Image comparison data
:::

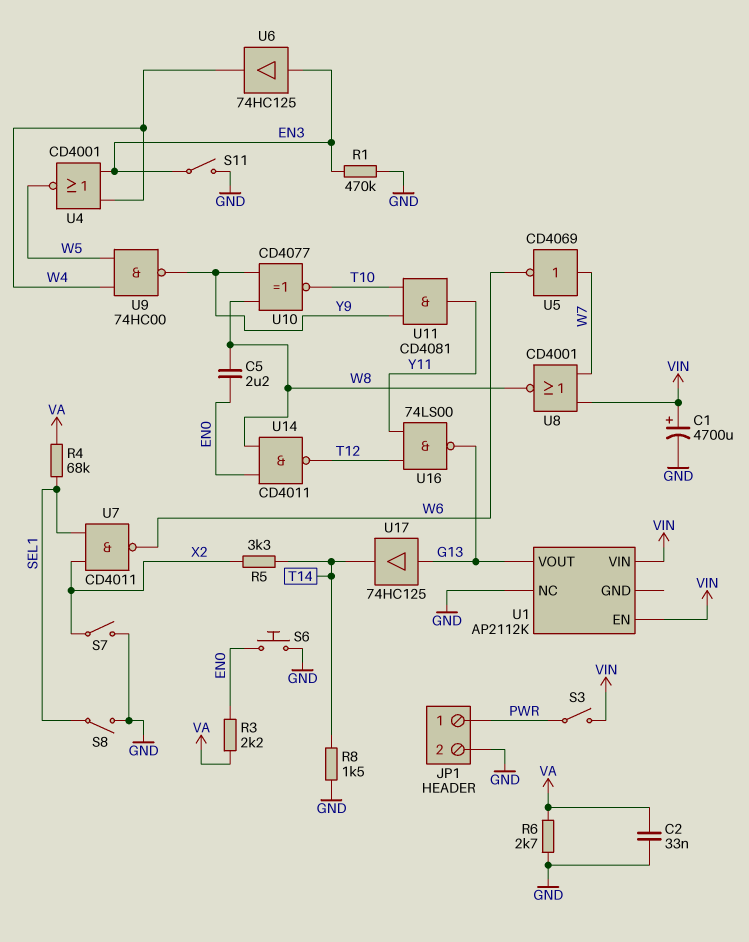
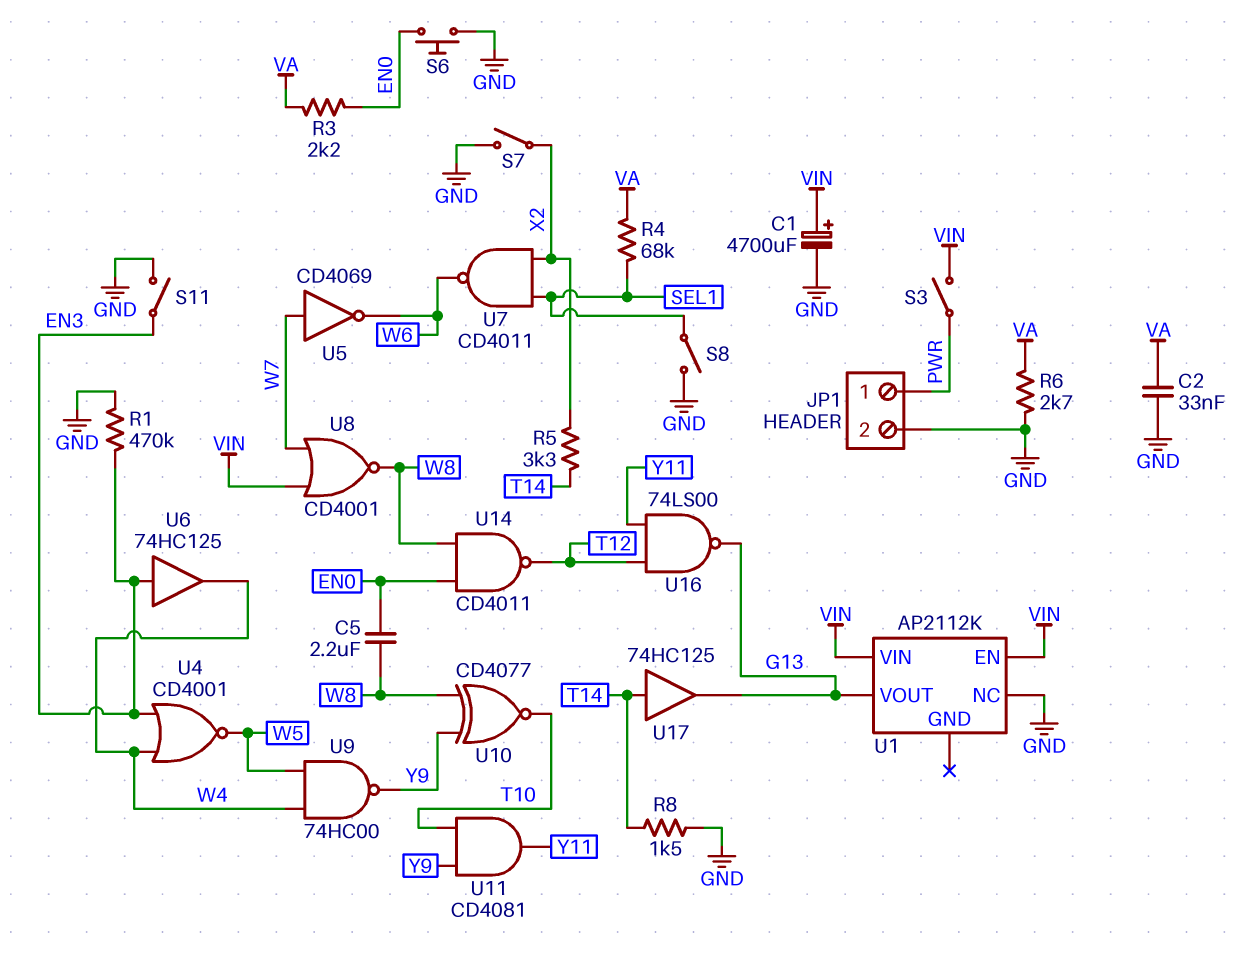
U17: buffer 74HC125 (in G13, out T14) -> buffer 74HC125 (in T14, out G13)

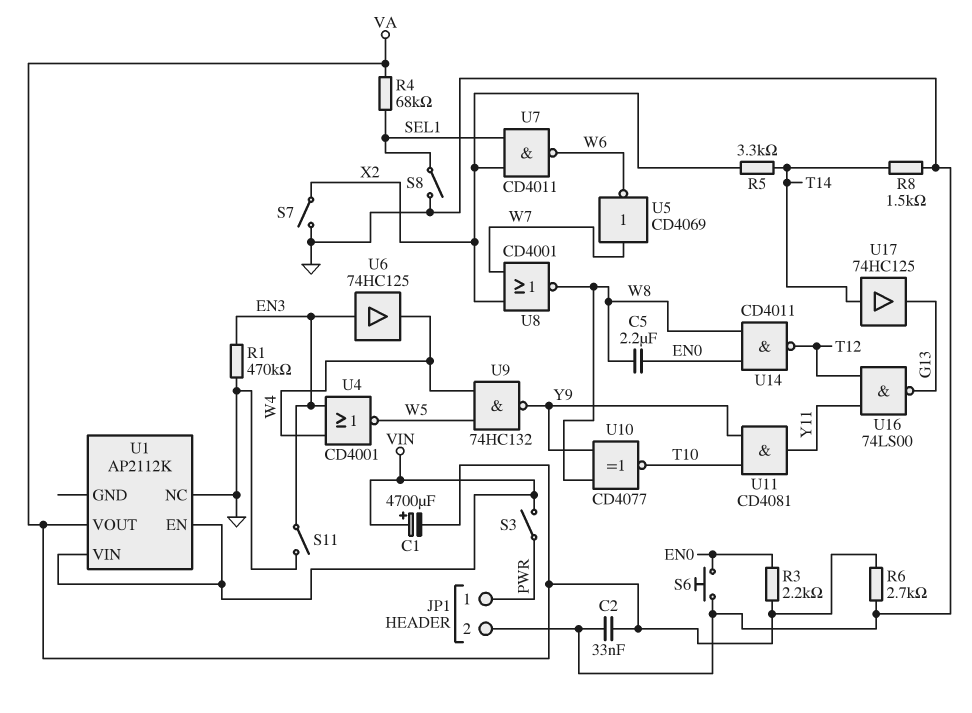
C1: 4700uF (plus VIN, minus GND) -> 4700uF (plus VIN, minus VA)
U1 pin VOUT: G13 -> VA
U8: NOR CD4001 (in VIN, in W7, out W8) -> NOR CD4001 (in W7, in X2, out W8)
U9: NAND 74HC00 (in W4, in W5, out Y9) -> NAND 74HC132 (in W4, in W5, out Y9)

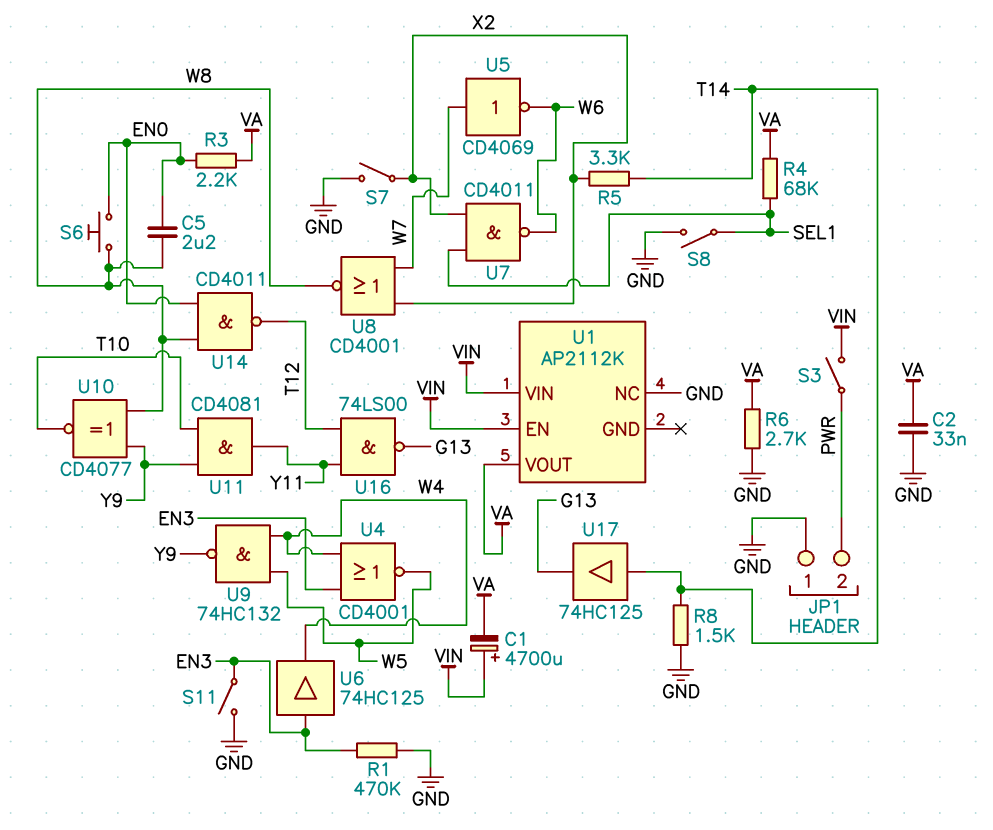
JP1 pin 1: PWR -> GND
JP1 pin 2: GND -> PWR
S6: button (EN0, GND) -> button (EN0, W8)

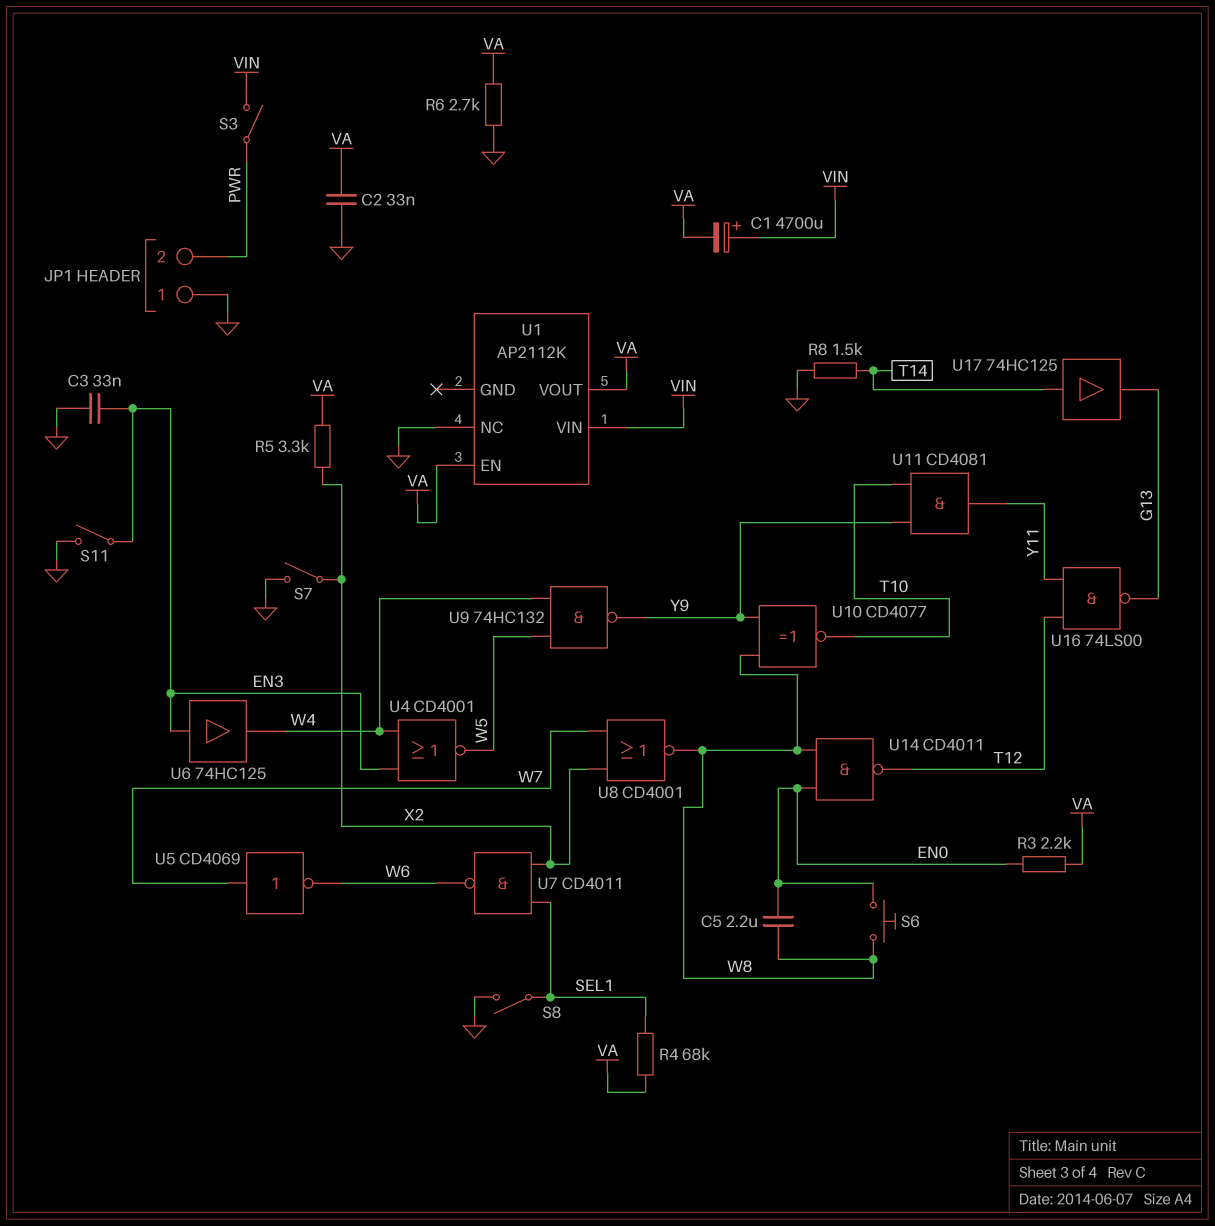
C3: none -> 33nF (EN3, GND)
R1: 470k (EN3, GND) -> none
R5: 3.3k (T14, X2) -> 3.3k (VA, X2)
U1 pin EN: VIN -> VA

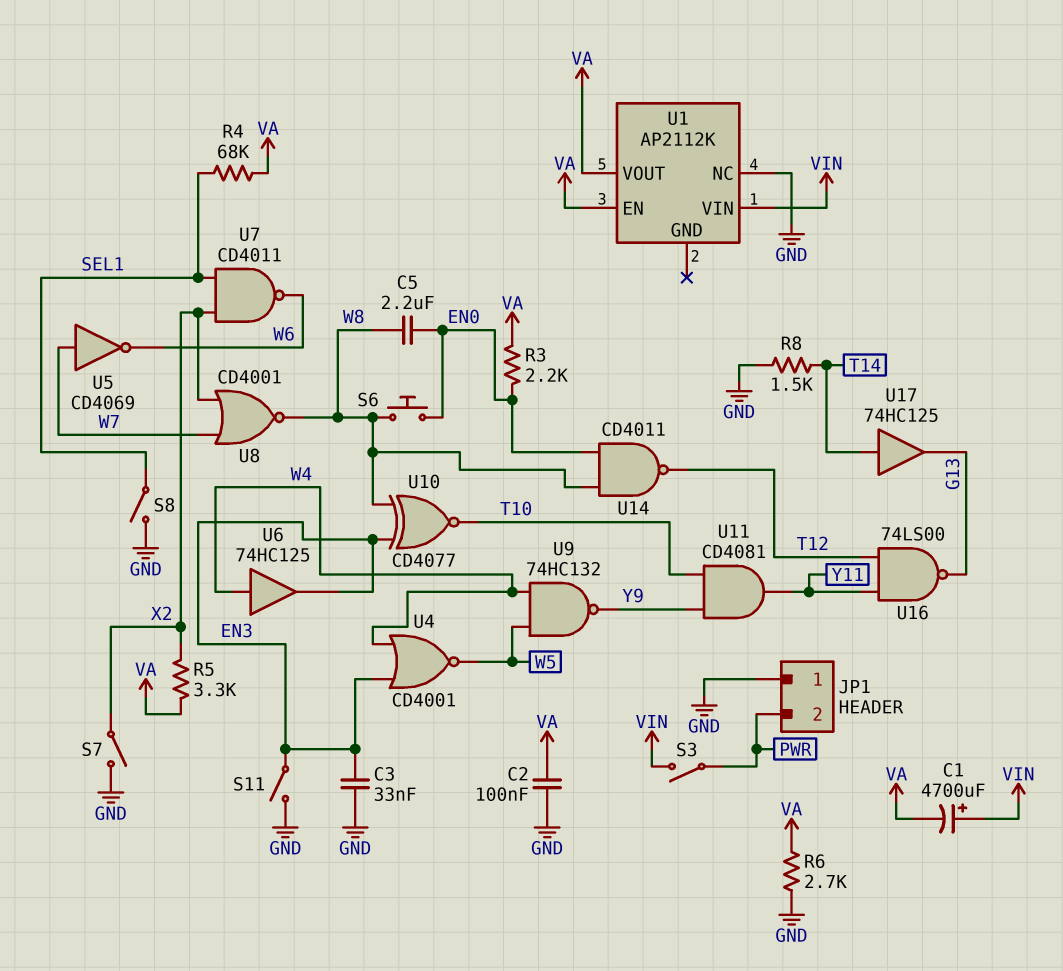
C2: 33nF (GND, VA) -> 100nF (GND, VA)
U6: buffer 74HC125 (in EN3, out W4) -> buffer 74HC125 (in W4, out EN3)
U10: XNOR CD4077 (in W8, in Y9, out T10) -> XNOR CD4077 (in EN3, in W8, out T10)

:::

# TASK DIRECTIONS:
From the line containing "U8: NOR CD4001" down to the end of the data above, reproduce each line exactly; no pictures.

# FINAL ANSWER:
U8: NOR CD4001 (in VIN, in W7, out W8) -> NOR CD4001 (in W7, in X2, out W8)
U9: NAND 74HC00 (in W4, in W5, out Y9) -> NAND 74HC132 (in W4, in W5, out Y9)

JP1 pin 1: PWR -> GND
JP1 pin 2: GND -> PWR
S6: button (EN0, GND) -> button (EN0, W8)

C3: none -> 33nF (EN3, GND)
R1: 470k (EN3, GND) -> none
R5: 3.3k (T14, X2) -> 3.3k (VA, X2)
U1 pin EN: VIN -> VA

C2: 33nF (GND, VA) -> 100nF (GND, VA)
U6: buffer 74HC125 (in EN3, out W4) -> buffer 74HC125 (in W4, out EN3)
U10: XNOR CD4077 (in W8, in Y9, out T10) -> XNOR CD4077 (in EN3, in W8, out T10)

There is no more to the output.